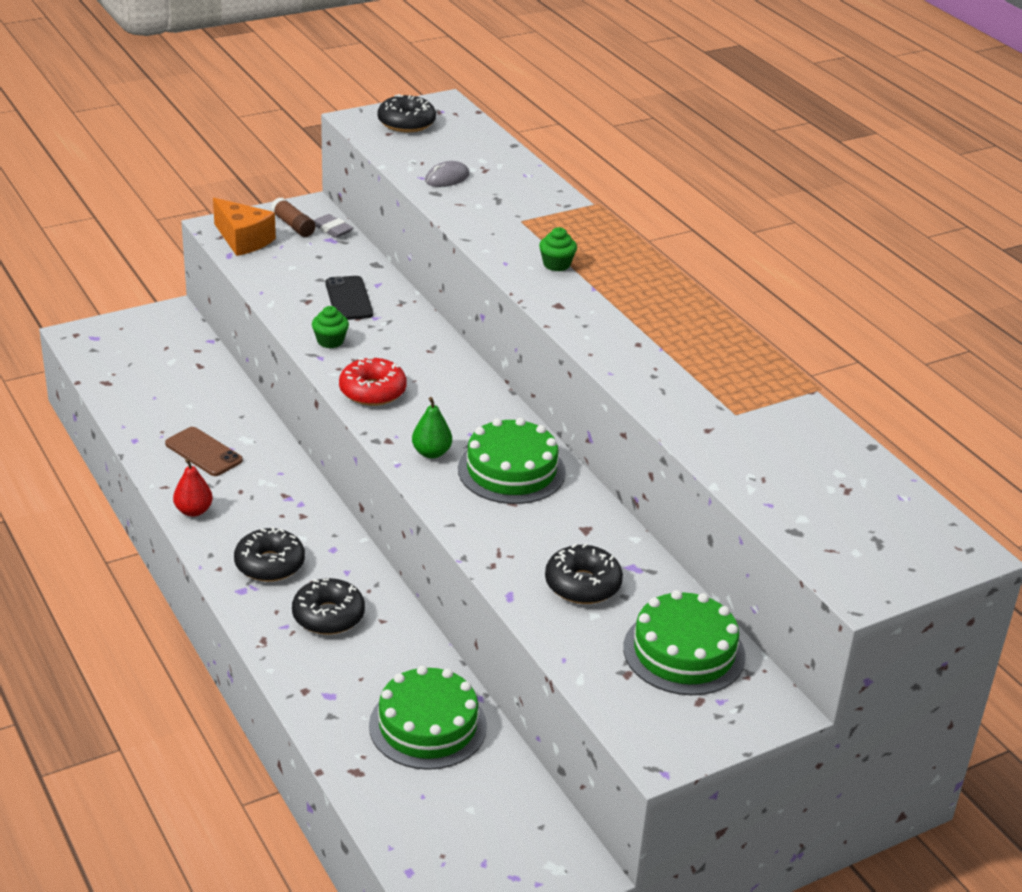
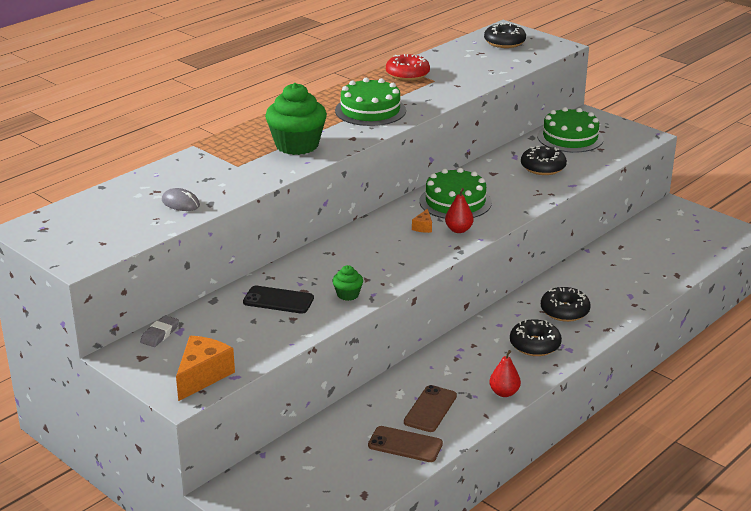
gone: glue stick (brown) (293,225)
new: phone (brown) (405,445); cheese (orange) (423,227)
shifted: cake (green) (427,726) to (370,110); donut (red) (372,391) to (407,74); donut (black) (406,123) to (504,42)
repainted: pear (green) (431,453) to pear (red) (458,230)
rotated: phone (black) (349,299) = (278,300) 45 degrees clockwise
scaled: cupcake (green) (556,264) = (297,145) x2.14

[What you should do] Please reproduce, exactly as they appear above, the lines from the line containing "new: phone (brown)" up to and including the line containing "repainted: pear (green)".

[Solution to this task]
new: phone (brown) (405,445); cheese (orange) (423,227)
shifted: cake (green) (427,726) to (370,110); donut (red) (372,391) to (407,74); donut (black) (406,123) to (504,42)
repainted: pear (green) (431,453) to pear (red) (458,230)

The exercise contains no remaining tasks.